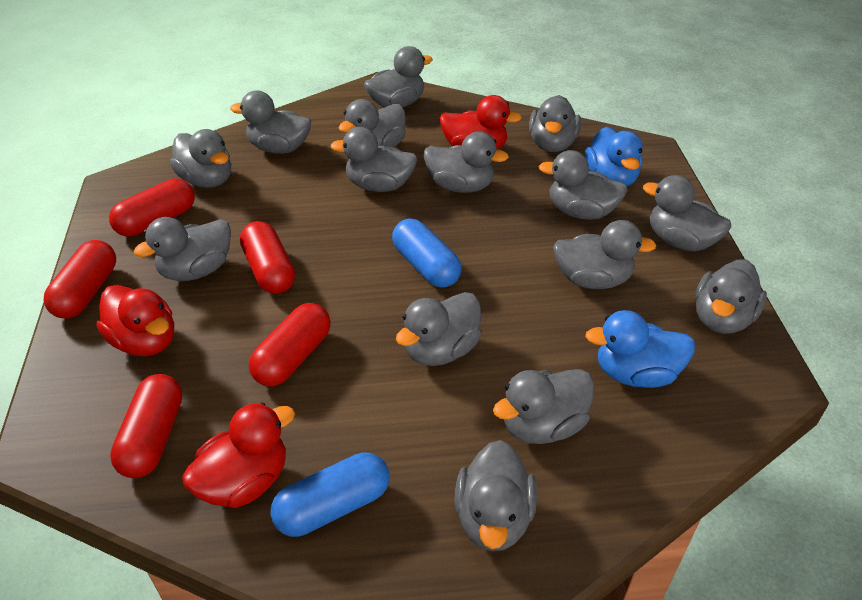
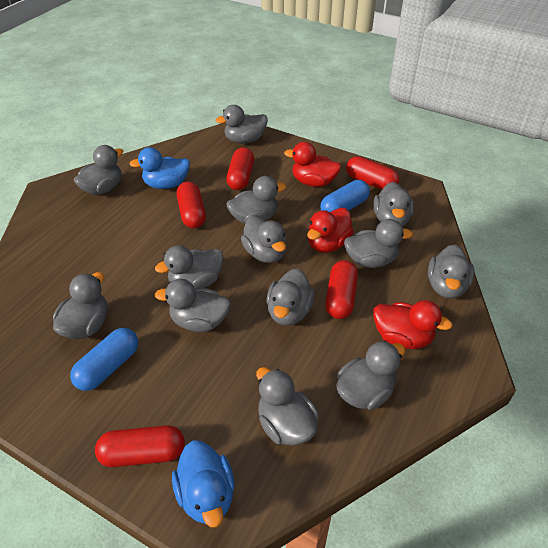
grey duck: [134,217,231,281] [170,129,231,188] [230,90,311,154] [330,127,418,192] [338,99,406,147] [364,46,433,108] [396,292,482,366] [424,131,509,193] [454,440,537,551] [493,369,595,444] [529,95,581,152] [538,150,628,220] [553,220,657,289] [643,175,731,251] [695,260,767,334] = 15 -> [53,272,107,339] [74,145,124,195] [155,245,223,289] [155,279,231,332] [216,105,268,143] [226,176,286,224] [241,215,286,263] [256,367,319,446] [266,268,315,326] [336,341,405,410] [344,219,413,268] [373,182,414,226] [428,244,475,298] = 13

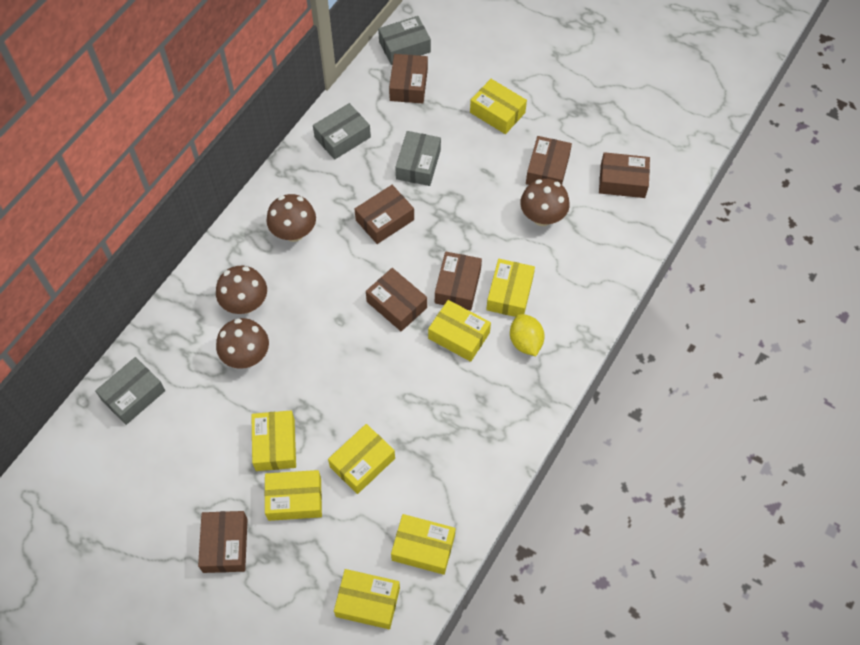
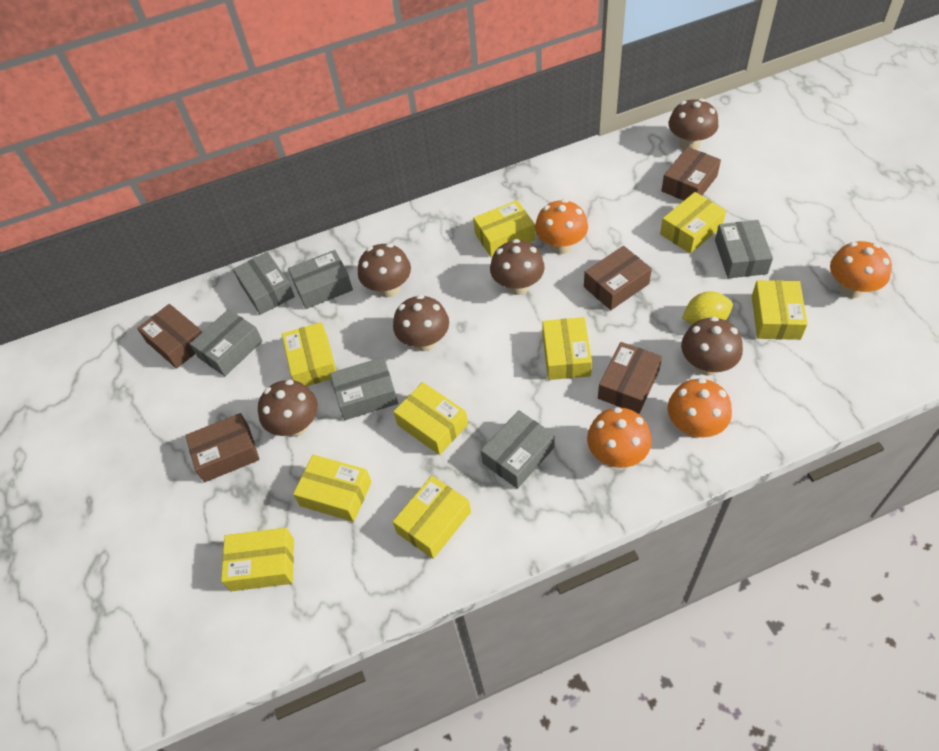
brown box: [198,511,248,573] [355,185,414,244] [366,268,427,331] [389,54,428,103] [435,252,482,311] [526,136,572,185] [599,152,650,198] = 7 -> [137,304,202,369] [185,413,260,482] [584,246,652,310] [598,342,662,414] [661,147,721,201] = 5
brown mushroom: [216,266,267,314] [216,318,269,369] [266,194,316,242] [520,179,570,226] = 4 -> [258,380,318,437] [358,243,411,298] [393,295,449,351] [490,239,545,295] [669,99,718,150] [681,317,743,376] = 6
grey box: [95,357,165,425] [313,103,371,160] [378,16,431,65] [395,131,441,186] = 4 -> [190,309,262,376] [233,252,295,315] [288,250,353,309] [330,357,398,420] [481,410,555,489] [715,220,773,279] = 6
orange mushroom: none = 0 -> [535,199,588,254] [587,407,652,468] [668,378,732,438] [830,241,892,298] = 4
yellow box: [251,411,296,471] [265,470,322,521] [328,424,395,494] [334,569,400,629] [391,514,456,575] [428,300,491,362] [470,79,527,134] [486,259,535,317] = 8 -> [221,528,294,591] [282,322,336,386] [293,455,372,522] [393,382,468,455] [393,476,471,559] [473,200,535,258] [542,317,592,380] [660,192,726,254] [752,280,808,340] = 9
• • • • • • •
Print the data above exactly; drop every picture.

- YOUR RESPONSE
grey duck: [134,217,231,281] [170,129,231,188] [230,90,311,154] [330,127,418,192] [338,99,406,147] [364,46,433,108] [396,292,482,366] [424,131,509,193] [454,440,537,551] [493,369,595,444] [529,95,581,152] [538,150,628,220] [553,220,657,289] [643,175,731,251] [695,260,767,334] = 15 -> [53,272,107,339] [74,145,124,195] [155,245,223,289] [155,279,231,332] [216,105,268,143] [226,176,286,224] [241,215,286,263] [256,367,319,446] [266,268,315,326] [336,341,405,410] [344,219,413,268] [373,182,414,226] [428,244,475,298] = 13

brown box: [198,511,248,573] [355,185,414,244] [366,268,427,331] [389,54,428,103] [435,252,482,311] [526,136,572,185] [599,152,650,198] = 7 -> [137,304,202,369] [185,413,260,482] [584,246,652,310] [598,342,662,414] [661,147,721,201] = 5
brown mushroom: [216,266,267,314] [216,318,269,369] [266,194,316,242] [520,179,570,226] = 4 -> [258,380,318,437] [358,243,411,298] [393,295,449,351] [490,239,545,295] [669,99,718,150] [681,317,743,376] = 6
grey box: [95,357,165,425] [313,103,371,160] [378,16,431,65] [395,131,441,186] = 4 -> [190,309,262,376] [233,252,295,315] [288,250,353,309] [330,357,398,420] [481,410,555,489] [715,220,773,279] = 6
orange mushroom: none = 0 -> [535,199,588,254] [587,407,652,468] [668,378,732,438] [830,241,892,298] = 4
yellow box: [251,411,296,471] [265,470,322,521] [328,424,395,494] [334,569,400,629] [391,514,456,575] [428,300,491,362] [470,79,527,134] [486,259,535,317] = 8 -> [221,528,294,591] [282,322,336,386] [293,455,372,522] [393,382,468,455] [393,476,471,559] [473,200,535,258] [542,317,592,380] [660,192,726,254] [752,280,808,340] = 9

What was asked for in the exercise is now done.